ACTIVITY -> Copy word for word, and only, the lines below from the one with "IC106: NOR (in" through the last.

EXERCISE INPUT ->
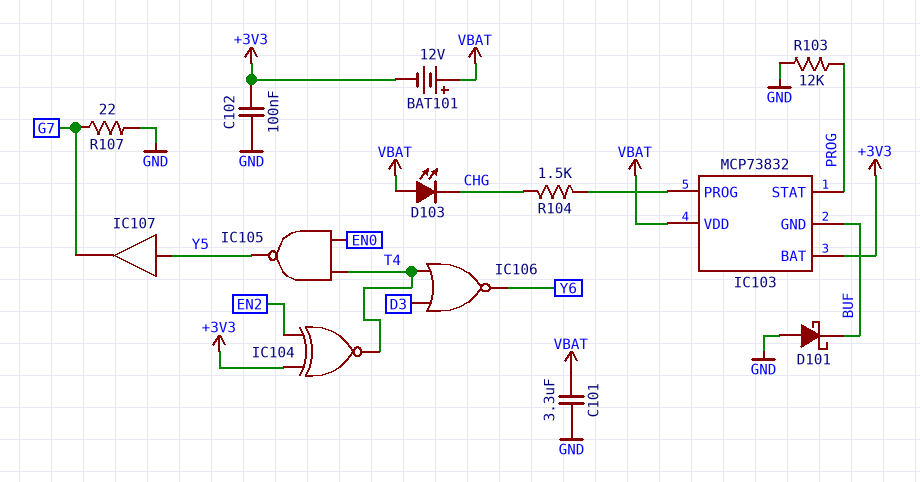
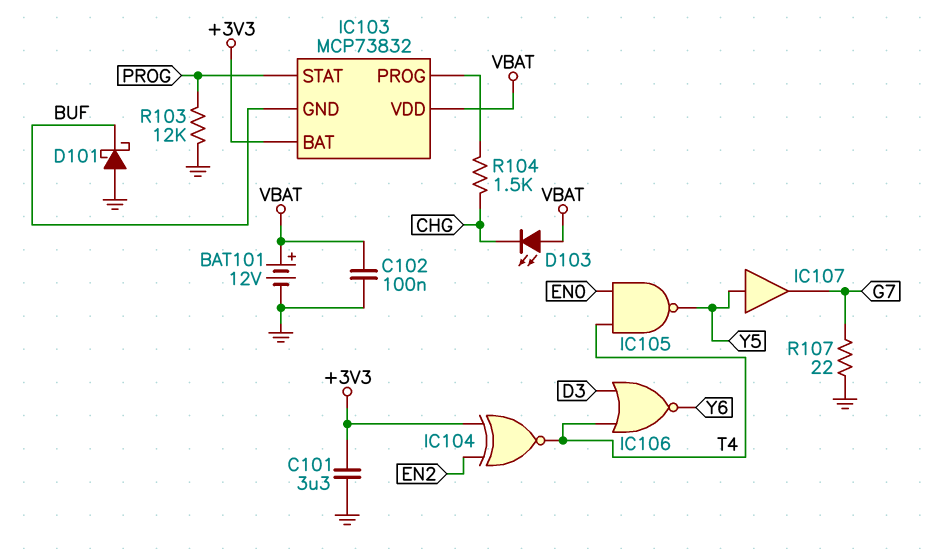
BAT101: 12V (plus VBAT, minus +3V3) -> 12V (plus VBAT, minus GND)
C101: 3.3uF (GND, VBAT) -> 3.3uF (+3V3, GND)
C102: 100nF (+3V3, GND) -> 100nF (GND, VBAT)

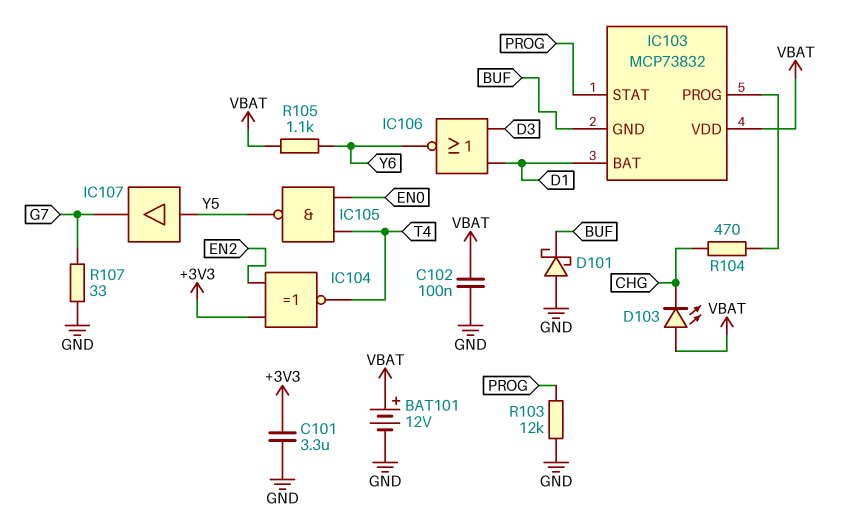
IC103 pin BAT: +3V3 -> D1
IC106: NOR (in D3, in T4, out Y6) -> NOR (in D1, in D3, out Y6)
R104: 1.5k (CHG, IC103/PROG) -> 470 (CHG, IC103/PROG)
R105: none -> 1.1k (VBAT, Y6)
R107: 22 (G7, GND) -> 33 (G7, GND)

EXERCISE SOLUTION ->
IC106: NOR (in D3, in T4, out Y6) -> NOR (in D1, in D3, out Y6)
R104: 1.5k (CHG, IC103/PROG) -> 470 (CHG, IC103/PROG)
R105: none -> 1.1k (VBAT, Y6)
R107: 22 (G7, GND) -> 33 (G7, GND)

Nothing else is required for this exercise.